GOAL OF THE EXERCISE
Go through the records and transcribe them exactly, passing over any picture.

TASK INPUT
*** Block opens ***

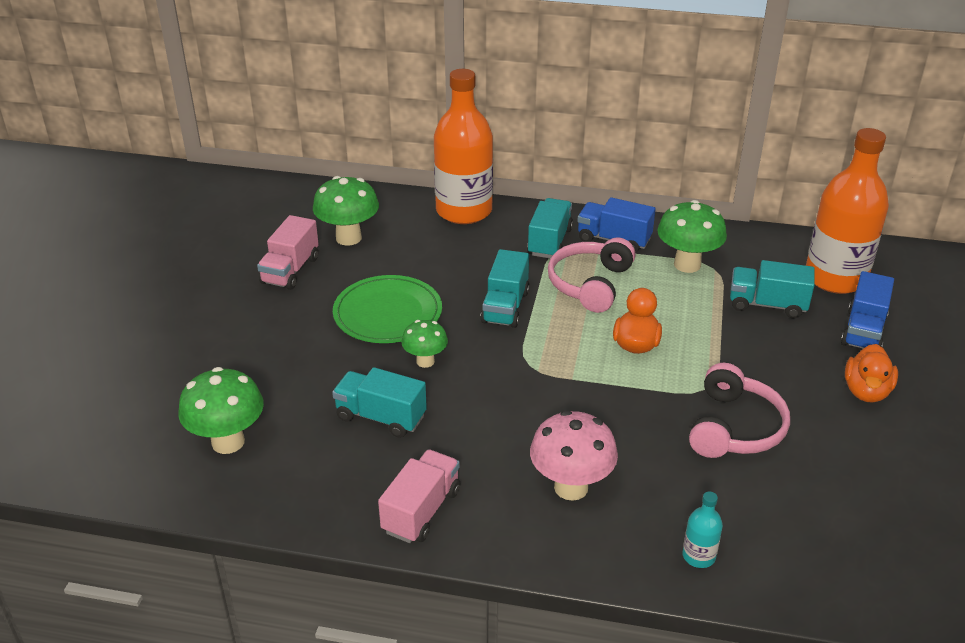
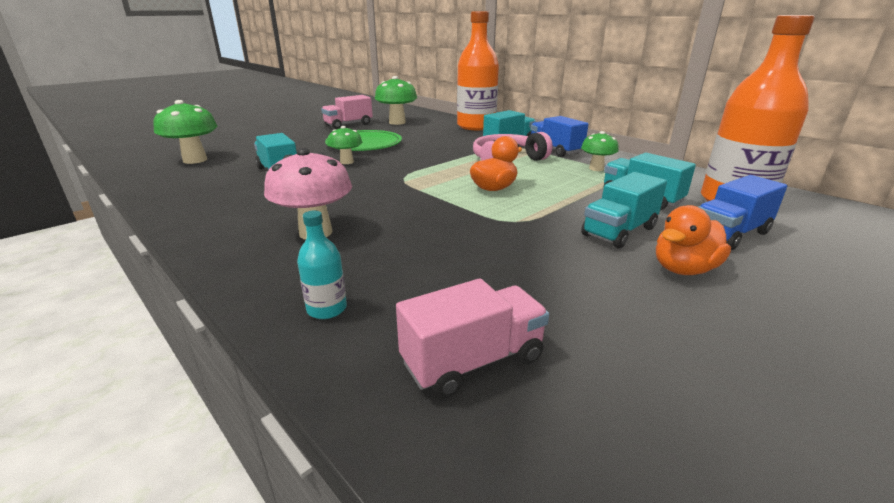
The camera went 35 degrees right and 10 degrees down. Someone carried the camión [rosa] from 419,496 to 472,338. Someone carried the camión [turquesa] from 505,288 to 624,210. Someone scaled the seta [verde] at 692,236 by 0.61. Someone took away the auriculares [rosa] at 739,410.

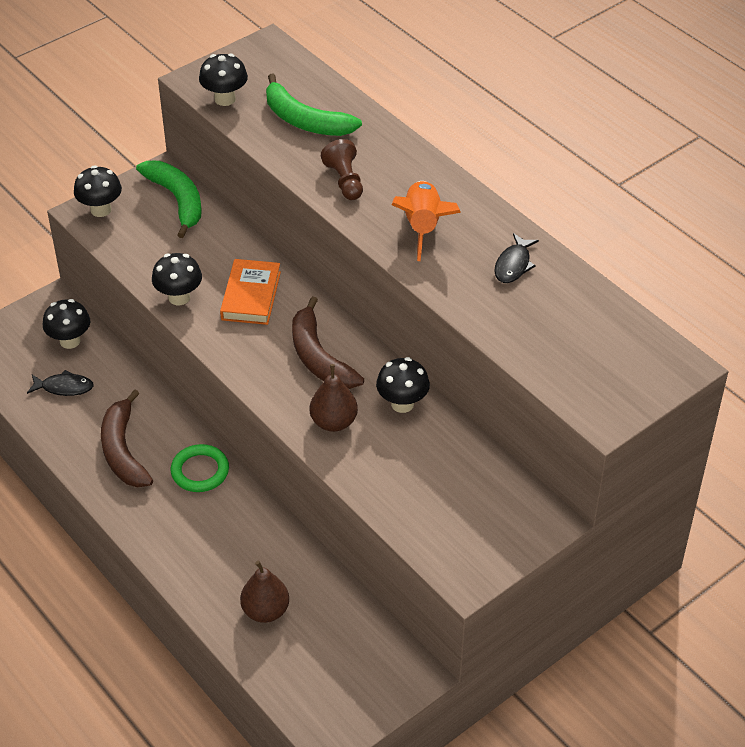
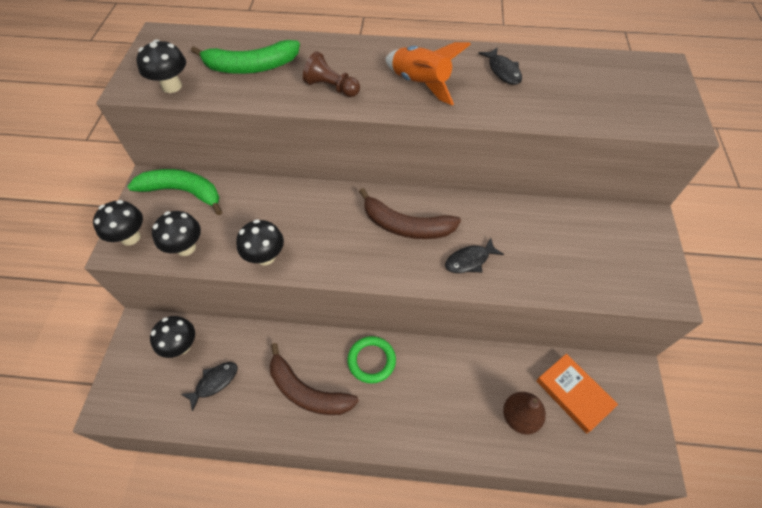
The camera went 45 degrees left and 10 degrees up. Someone carried the libro [naranja] from 250,292 to 577,394. Someone swapped the pera [marrón] at 334,398 for the pez [negro] at 474,255. Someone carried the seta [negro] from 403,385 to 176,233.

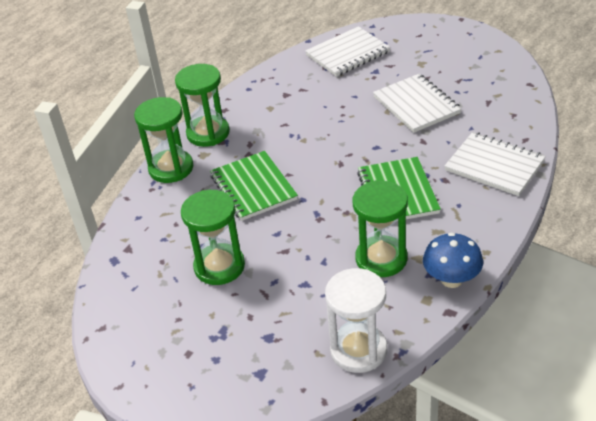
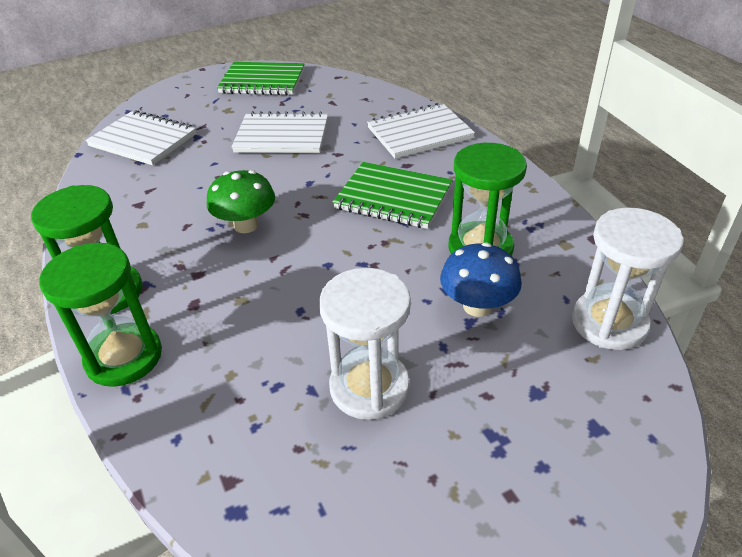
The camera went 60 degrees left and 0 degrees up. Someone repainted the reloj de arena [verde] at 213,237, which became the reloj de arena [blanco] at 365,344. Someone carried the cuaderno [verde] from 254,186 to 261,78. Someone rotated the cuaderno [blanco] at 347,51 by 60 degrees counterclockwise. Someone carried the seta [azul] from 453,260 to 481,280. Someone put down the seta [verde] at 241,201.

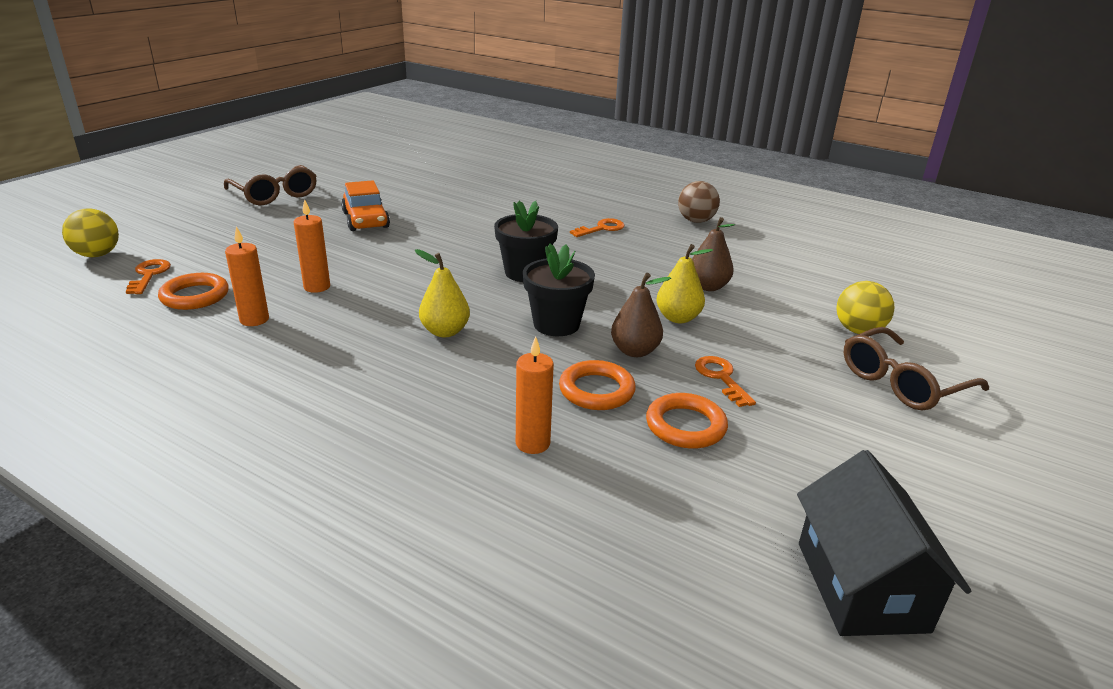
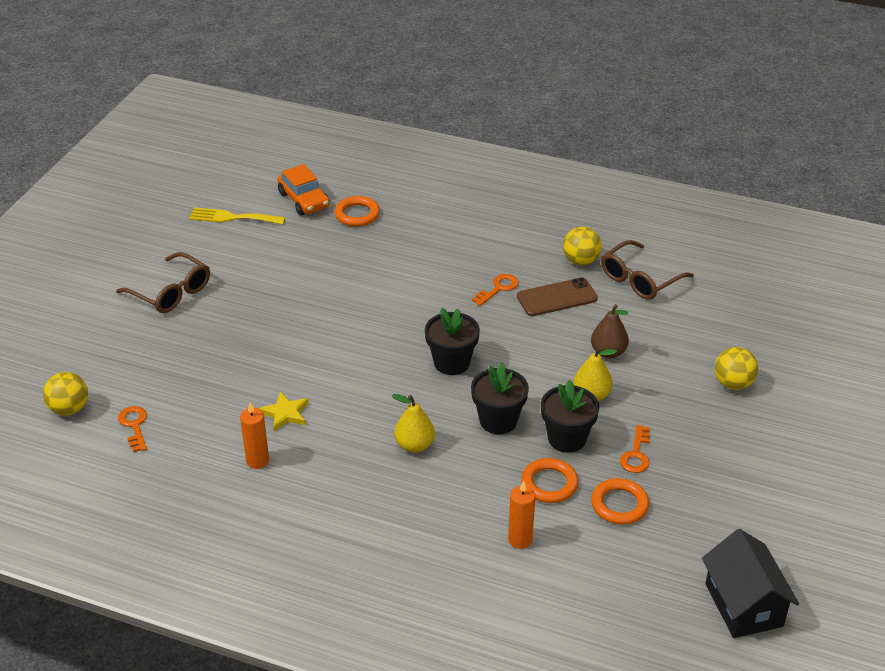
The camera went 10 degrees left and 10 degrees up. Someone carried the anillo [naranja] from 193,291 to 357,211. Someone swapped the vela [naranja] at 312,246 for the estrella [amarillo] at 284,412. Someone carried the coche [naranja] from 365,205 to 304,189. Someone swapped the pera [marrón] at 641,315 for the maceta [negro] at 570,416. Someone repainted the pelota [marrón] at 699,202, which became the pelota [amarillo] at 582,246. Someone rotated the llave [naranja] at 725,381 by 135 degrees counterclockwise. Someone carried the gafas [marrón] from 916,368 to 647,270. Someone put down the tenedor [amarillo] at 237,216. Someone put down the móvil [marrón] at 557,296.

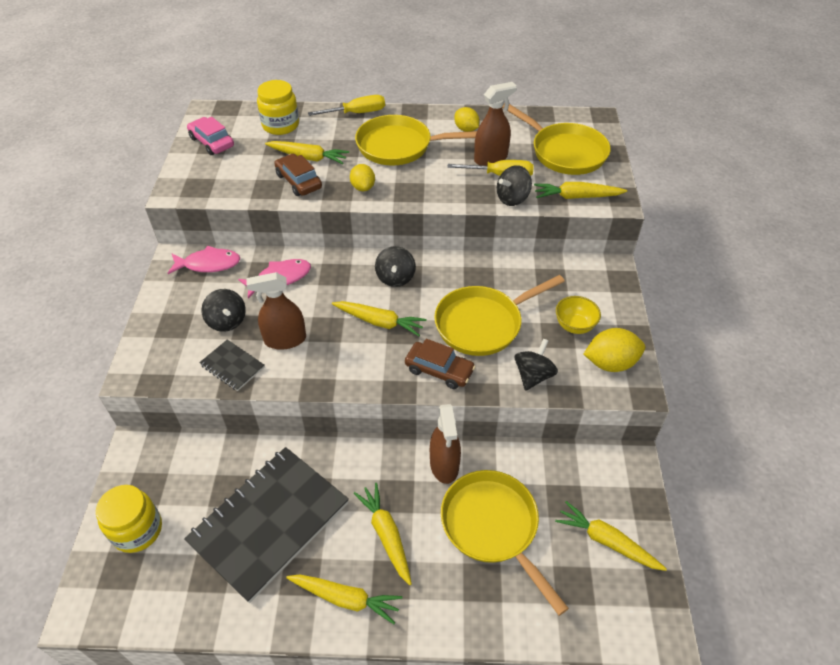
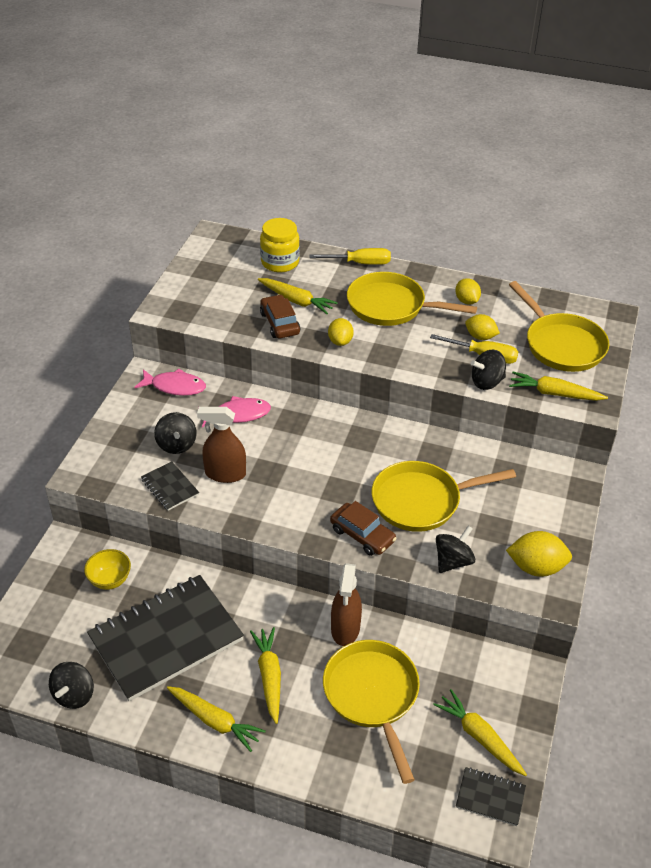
The camera went 15 degrees right and 5 degrees down. Someone took away the tarro [amarillo] at 129,519. Someone took away the coche [rosa] at 210,136. Someone took away the zanahoria [amarillo] at 379,318. Someone carried the peonza [negro] from 395,266 to 71,685. Someone swapped the pulverizador [marrón] at 495,124 for the limón [amarillo] at 482,327. Someone carried the cuenco [amarillo] from 578,315 to 107,569. Someone put down the cuaderno [negro] at 491,796.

*** Block closes ***

RESPONSE BELOW
The camera went 35 degrees right and 10 degrees down. Someone carried the camión [rosa] from 419,496 to 472,338. Someone carried the camión [turquesa] from 505,288 to 624,210. Someone scaled the seta [verde] at 692,236 by 0.61. Someone took away the auriculares [rosa] at 739,410.

The camera went 45 degrees left and 10 degrees up. Someone carried the libro [naranja] from 250,292 to 577,394. Someone swapped the pera [marrón] at 334,398 for the pez [negro] at 474,255. Someone carried the seta [negro] from 403,385 to 176,233.

The camera went 60 degrees left and 0 degrees up. Someone repainted the reloj de arena [verde] at 213,237, which became the reloj de arena [blanco] at 365,344. Someone carried the cuaderno [verde] from 254,186 to 261,78. Someone rotated the cuaderno [blanco] at 347,51 by 60 degrees counterclockwise. Someone carried the seta [azul] from 453,260 to 481,280. Someone put down the seta [verde] at 241,201.

The camera went 10 degrees left and 10 degrees up. Someone carried the anillo [naranja] from 193,291 to 357,211. Someone swapped the vela [naranja] at 312,246 for the estrella [amarillo] at 284,412. Someone carried the coche [naranja] from 365,205 to 304,189. Someone swapped the pera [marrón] at 641,315 for the maceta [negro] at 570,416. Someone repainted the pelota [marrón] at 699,202, which became the pelota [amarillo] at 582,246. Someone rotated the llave [naranja] at 725,381 by 135 degrees counterclockwise. Someone carried the gafas [marrón] from 916,368 to 647,270. Someone put down the tenedor [amarillo] at 237,216. Someone put down the móvil [marrón] at 557,296.

The camera went 15 degrees right and 5 degrees down. Someone took away the tarro [amarillo] at 129,519. Someone took away the coche [rosa] at 210,136. Someone took away the zanahoria [amarillo] at 379,318. Someone carried the peonza [negro] from 395,266 to 71,685. Someone swapped the pulverizador [marrón] at 495,124 for the limón [amarillo] at 482,327. Someone carried the cuenco [amarillo] from 578,315 to 107,569. Someone put down the cuaderno [negro] at 491,796.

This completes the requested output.